▶ _EXERCISE INSTRUCTIONS_:
From the line containing "gray triangle: (268, 450)" to the last line of the listing, both included, copy every line exactly and drop the pictures.

▶ _SOURCE INFORMATION_:
# # # #
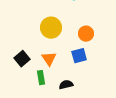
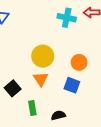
blue square: (79, 56) -> (72, 85), turned 35
orange triangle: (49, 59) -> (41, 79), moved

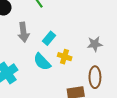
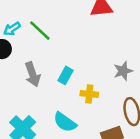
cyan semicircle: (42, 62) -> (65, 122), moved

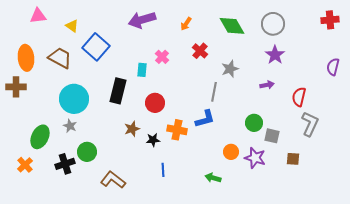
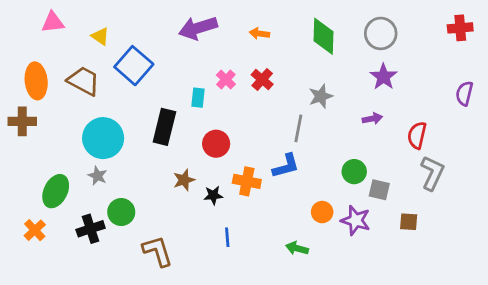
orange arrow: (186, 24) -> (259, 33), turned 64
green diamond: (232, 26) -> (324, 36), turned 32
red cross: (200, 51) -> (262, 80), moved
brown L-shape: (113, 180) -> (158, 251), turned 35

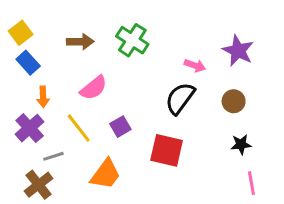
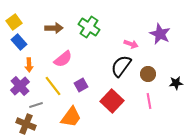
brown circle: (234, 101) -> (148, 74), moved
black star: (241, 144) -> (176, 83), moved
red square: (167, 150) -> (112, 101), turned 30
pink line: (251, 183) -> (149, 101), moved
brown cross: (39, 185) -> (26, 124), turned -30

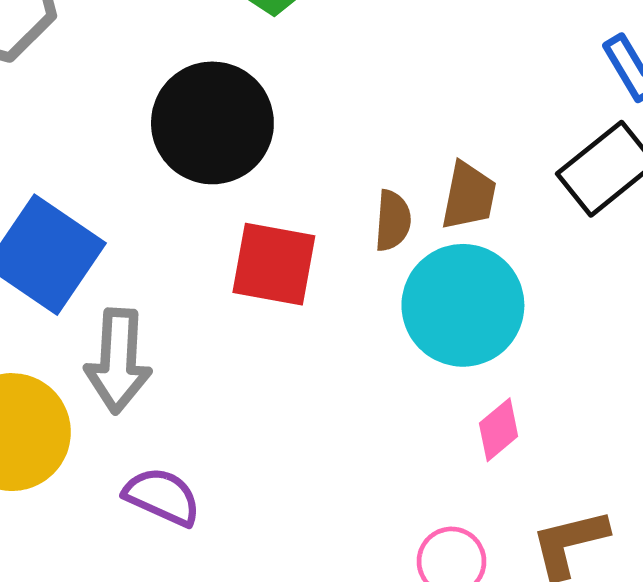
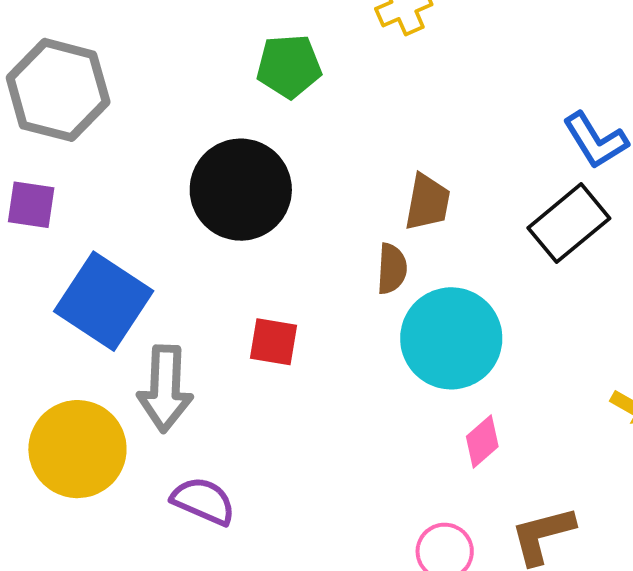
brown trapezoid: (469, 196) -> (427, 202), moved
red square: (274, 264) -> (273, 342), moved, size x0.7

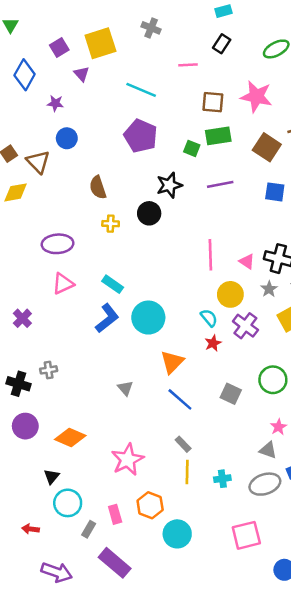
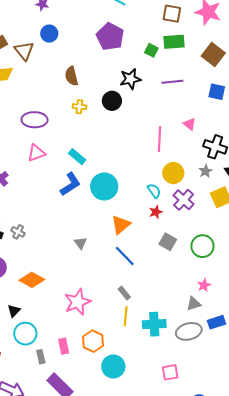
pink triangle: (247, 261) -> (190, 124), moved
gray cross: (49, 370) -> (18, 232), moved, turned 32
gray square: (231, 394) -> (168, 242), moved
gray triangle: (268, 450) -> (194, 304), turned -42
cyan cross: (222, 479) -> (154, 324), size x1.6
gray rectangle: (89, 529) -> (41, 357), turned -48
pink square: (246, 535) -> (170, 372), size x0.7

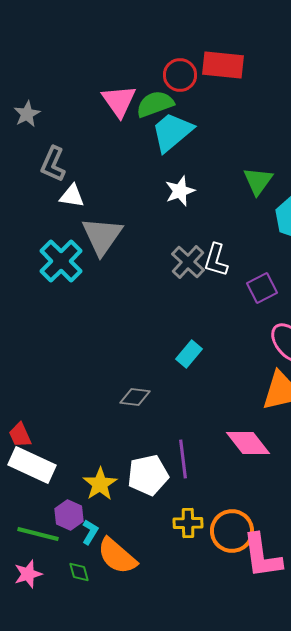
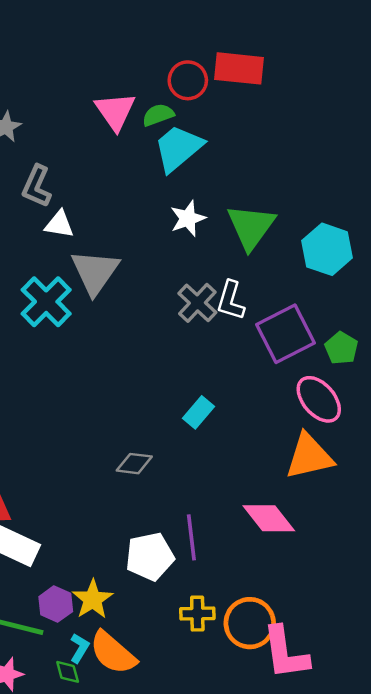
# # # #
▶ _EXERCISE RESULT_:
gray triangle: (268, 450) -> (194, 304), turned -42
cyan cross: (222, 479) -> (154, 324), size x1.6
gray rectangle: (89, 529) -> (41, 357), turned -48
pink square: (246, 535) -> (170, 372), size x0.7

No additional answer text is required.